====== Input for this task ======

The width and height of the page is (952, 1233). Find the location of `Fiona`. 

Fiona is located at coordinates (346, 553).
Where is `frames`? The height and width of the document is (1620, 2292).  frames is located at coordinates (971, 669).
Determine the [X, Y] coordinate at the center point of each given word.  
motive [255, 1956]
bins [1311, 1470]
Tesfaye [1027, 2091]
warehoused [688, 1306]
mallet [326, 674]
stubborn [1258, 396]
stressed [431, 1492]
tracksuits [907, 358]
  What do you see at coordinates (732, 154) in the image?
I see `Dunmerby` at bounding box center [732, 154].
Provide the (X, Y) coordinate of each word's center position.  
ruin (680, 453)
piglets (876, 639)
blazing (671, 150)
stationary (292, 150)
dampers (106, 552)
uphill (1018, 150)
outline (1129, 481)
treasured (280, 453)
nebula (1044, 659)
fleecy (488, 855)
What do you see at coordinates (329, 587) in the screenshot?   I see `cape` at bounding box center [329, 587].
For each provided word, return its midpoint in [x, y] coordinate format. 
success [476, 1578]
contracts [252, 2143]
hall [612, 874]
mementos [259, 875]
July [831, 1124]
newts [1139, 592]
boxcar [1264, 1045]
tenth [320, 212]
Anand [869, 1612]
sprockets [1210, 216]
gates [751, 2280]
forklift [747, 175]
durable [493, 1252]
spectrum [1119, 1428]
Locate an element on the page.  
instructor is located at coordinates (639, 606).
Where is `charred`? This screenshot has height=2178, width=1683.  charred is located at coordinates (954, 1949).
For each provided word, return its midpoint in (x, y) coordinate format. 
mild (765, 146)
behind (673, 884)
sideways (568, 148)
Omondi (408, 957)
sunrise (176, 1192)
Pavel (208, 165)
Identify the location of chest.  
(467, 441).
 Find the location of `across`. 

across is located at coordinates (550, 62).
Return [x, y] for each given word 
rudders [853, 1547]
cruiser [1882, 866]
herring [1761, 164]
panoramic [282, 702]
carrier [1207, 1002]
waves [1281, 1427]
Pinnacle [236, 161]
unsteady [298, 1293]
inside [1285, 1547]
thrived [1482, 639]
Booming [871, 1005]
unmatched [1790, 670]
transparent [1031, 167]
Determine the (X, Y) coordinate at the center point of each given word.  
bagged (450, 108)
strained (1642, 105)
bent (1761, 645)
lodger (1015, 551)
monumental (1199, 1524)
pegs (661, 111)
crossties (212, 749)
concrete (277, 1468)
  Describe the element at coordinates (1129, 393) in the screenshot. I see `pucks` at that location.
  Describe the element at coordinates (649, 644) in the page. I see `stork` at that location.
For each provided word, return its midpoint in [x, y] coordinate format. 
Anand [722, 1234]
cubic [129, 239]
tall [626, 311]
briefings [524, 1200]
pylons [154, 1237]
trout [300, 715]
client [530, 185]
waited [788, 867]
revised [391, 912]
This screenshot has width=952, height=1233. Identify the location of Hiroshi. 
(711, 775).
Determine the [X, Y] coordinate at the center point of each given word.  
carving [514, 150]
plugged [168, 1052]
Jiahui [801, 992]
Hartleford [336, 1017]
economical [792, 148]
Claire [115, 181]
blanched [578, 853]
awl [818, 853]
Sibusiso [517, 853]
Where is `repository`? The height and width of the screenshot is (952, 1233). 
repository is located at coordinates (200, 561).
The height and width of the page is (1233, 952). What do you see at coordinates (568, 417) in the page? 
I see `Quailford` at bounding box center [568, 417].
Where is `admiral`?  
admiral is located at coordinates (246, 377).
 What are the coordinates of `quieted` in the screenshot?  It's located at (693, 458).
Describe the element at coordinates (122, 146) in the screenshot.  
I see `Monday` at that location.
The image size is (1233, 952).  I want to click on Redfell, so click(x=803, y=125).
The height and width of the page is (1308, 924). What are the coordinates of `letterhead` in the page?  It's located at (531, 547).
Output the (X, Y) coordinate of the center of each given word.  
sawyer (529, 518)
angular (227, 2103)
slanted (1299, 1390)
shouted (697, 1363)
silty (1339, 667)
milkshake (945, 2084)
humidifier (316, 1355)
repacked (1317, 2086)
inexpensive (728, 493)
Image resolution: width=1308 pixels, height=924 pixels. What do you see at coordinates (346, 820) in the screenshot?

======

Exercise brief —
Write out the lines word for word, starting at the line that contains "Return [x, y] for each given word" and ending after the line that contains "bent (1761, 645)".

Output below —
Return [x, y] for each given word 
rudders [853, 1547]
cruiser [1882, 866]
herring [1761, 164]
panoramic [282, 702]
carrier [1207, 1002]
waves [1281, 1427]
Pinnacle [236, 161]
unsteady [298, 1293]
inside [1285, 1547]
thrived [1482, 639]
Booming [871, 1005]
unmatched [1790, 670]
transparent [1031, 167]
Determine the (X, Y) coordinate at the center point of each given word.  
bagged (450, 108)
strained (1642, 105)
bent (1761, 645)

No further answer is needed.